A word-for-word copy of the following listing is needed. Leave out its images.

^^^^^^^^

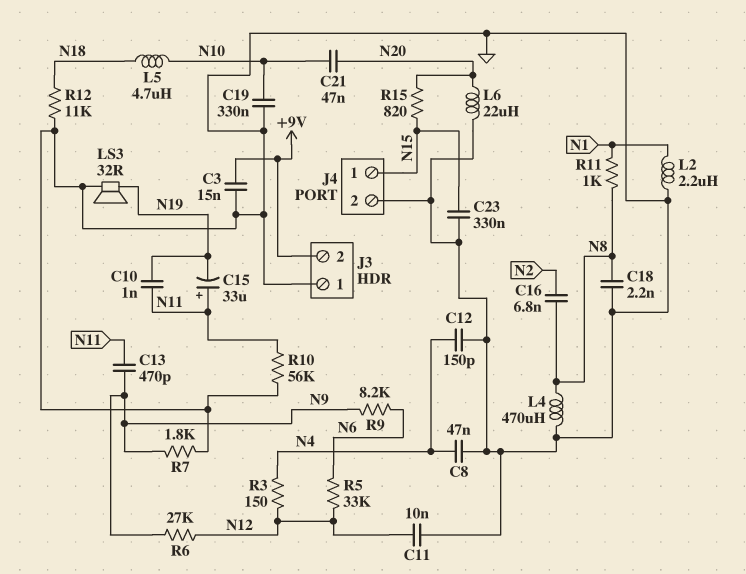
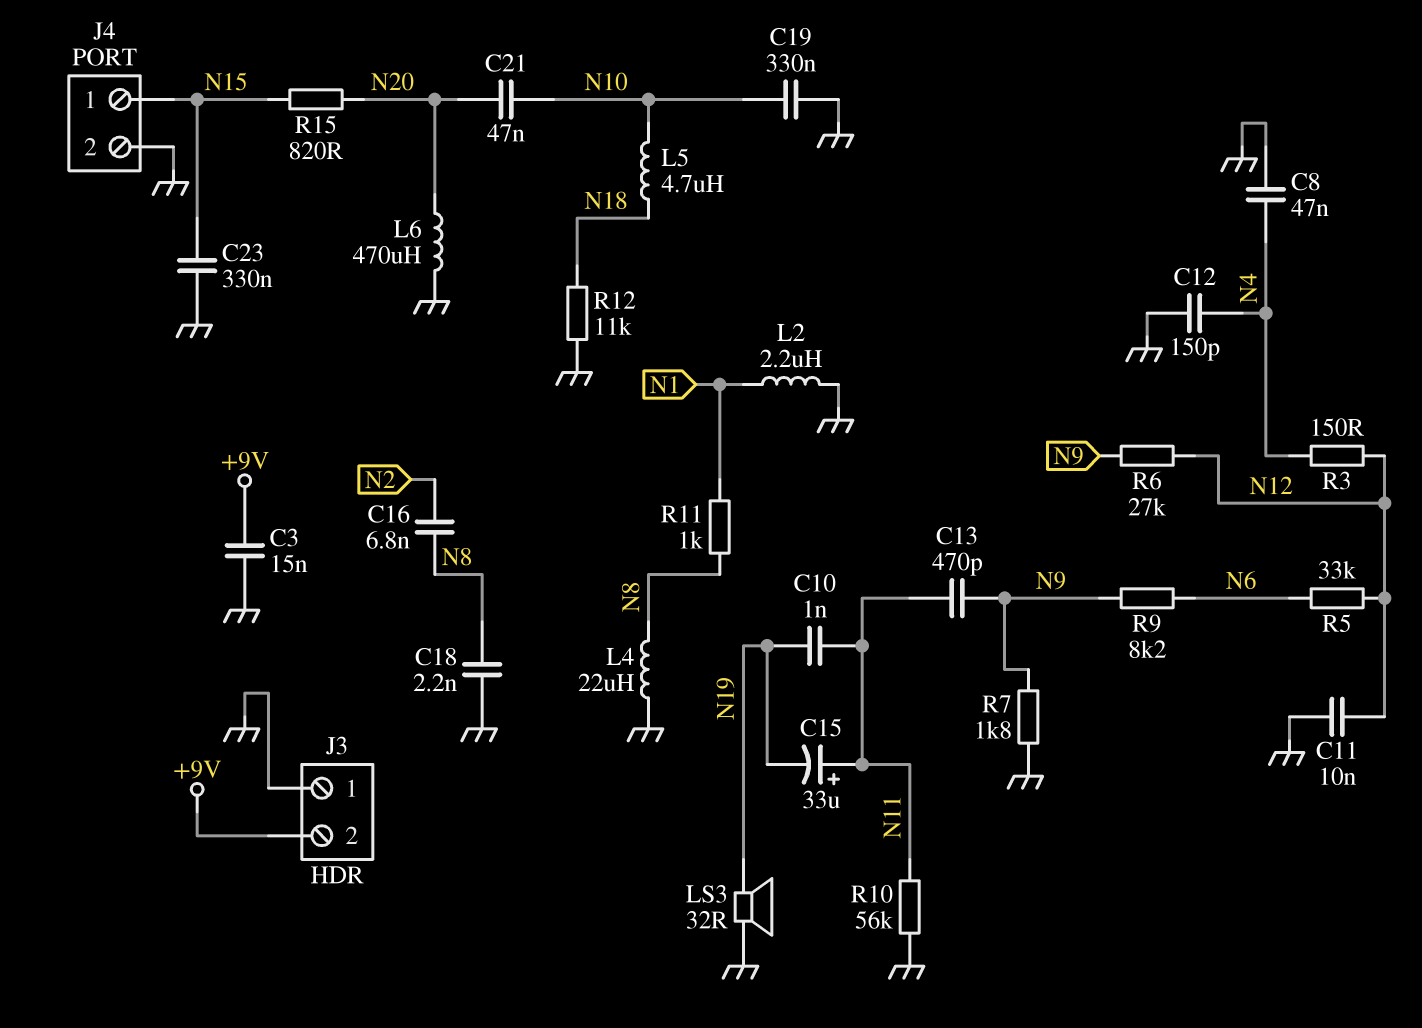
L4: 470uH (GND, N8) -> 22uH (GND, N8)
L6: 22uH (GND, N20) -> 470uH (GND, N20)

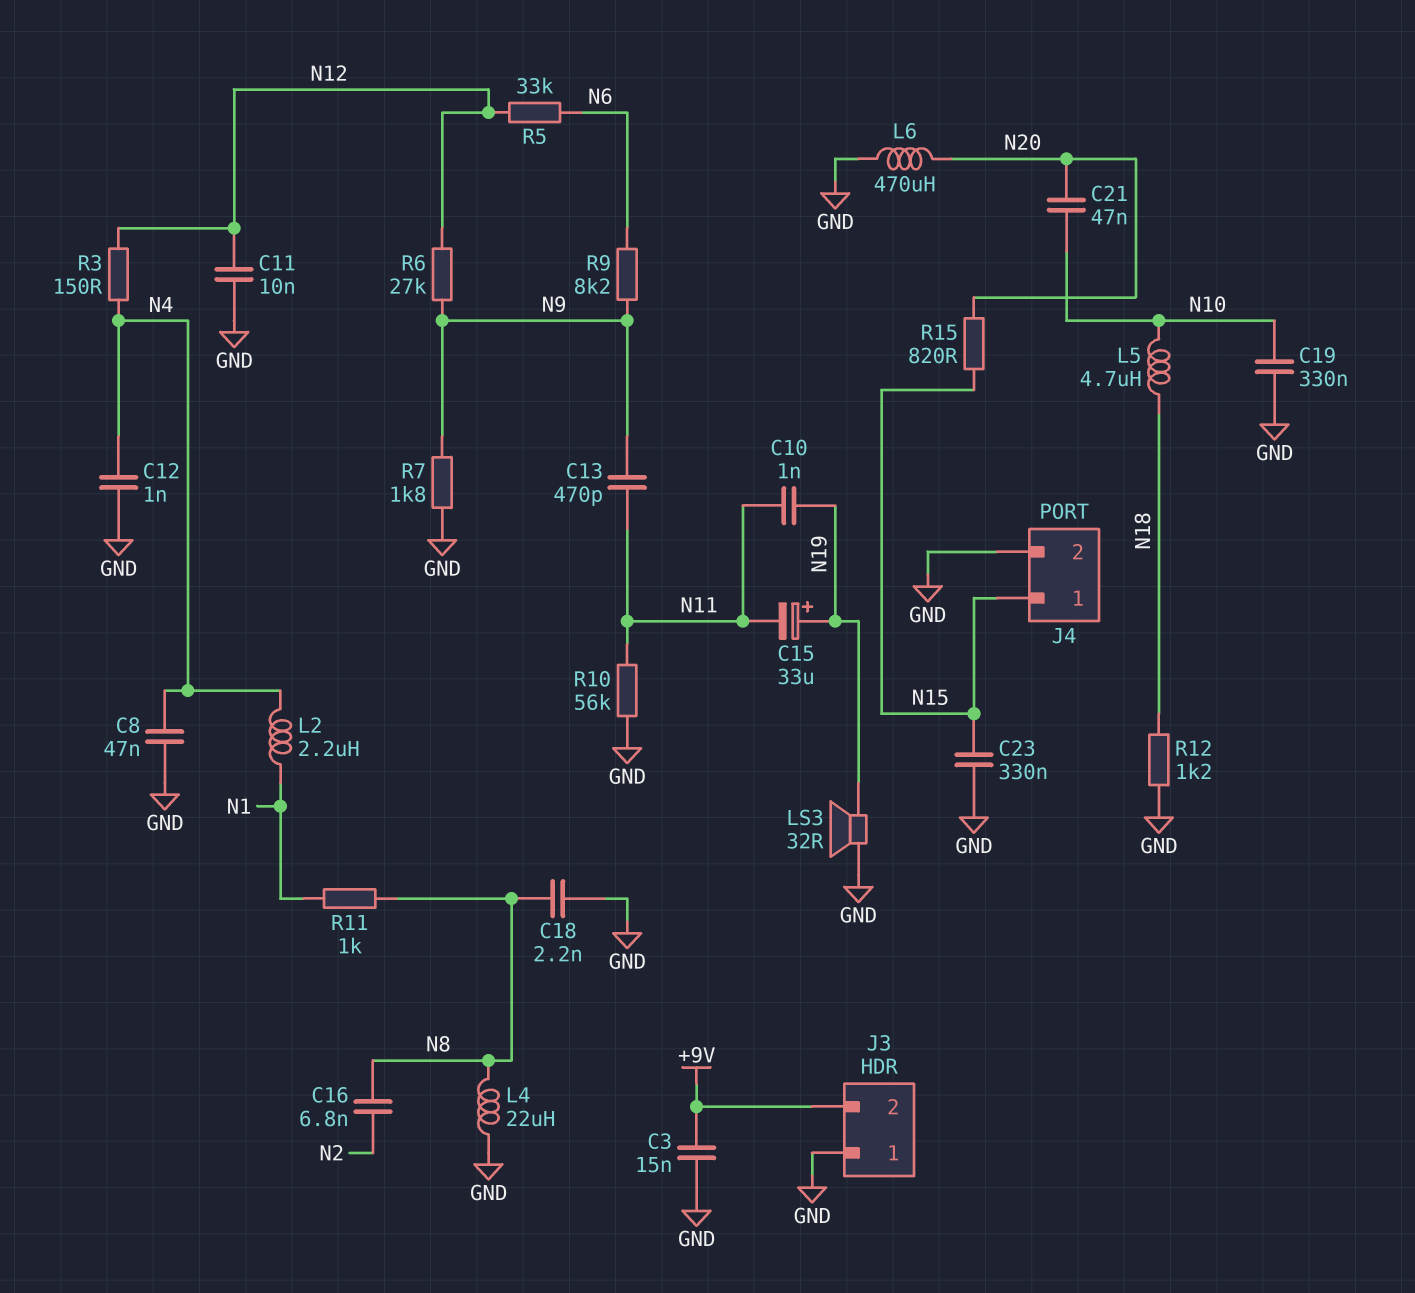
C12: 150pF (GND, N4) -> 1nF (GND, N4)
C15: 33uF (plus N11, minus N19) -> 33uF (plus N19, minus N11)
L2: 2.2uH (GND, N1) -> 2.2uH (N1, N4)
R12: 11k (GND, N18) -> 1.2k (GND, N18)

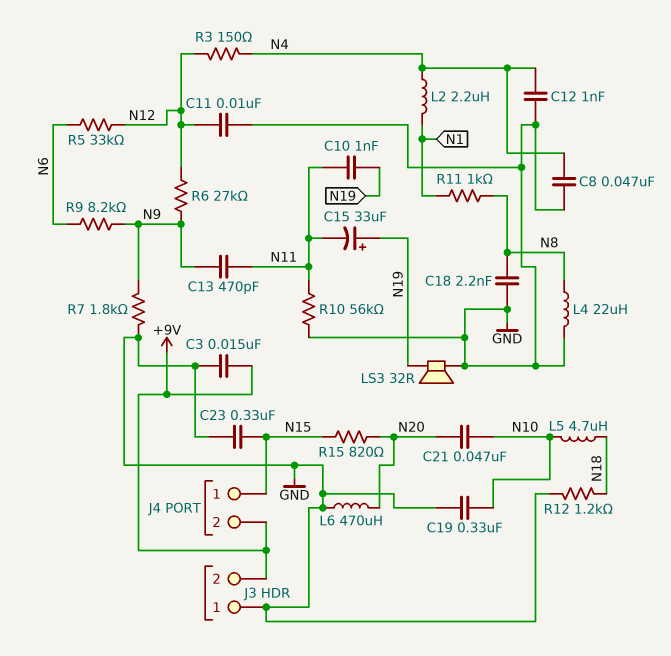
C16: 6.8nF (N2, N8) -> none
J4 pin 2: GND -> +9V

^^^^^^^^

▸ Result below:
L4: 470uH (GND, N8) -> 22uH (GND, N8)
L6: 22uH (GND, N20) -> 470uH (GND, N20)

C12: 150pF (GND, N4) -> 1nF (GND, N4)
C15: 33uF (plus N11, minus N19) -> 33uF (plus N19, minus N11)
L2: 2.2uH (GND, N1) -> 2.2uH (N1, N4)
R12: 11k (GND, N18) -> 1.2k (GND, N18)

C16: 6.8nF (N2, N8) -> none
J4 pin 2: GND -> +9V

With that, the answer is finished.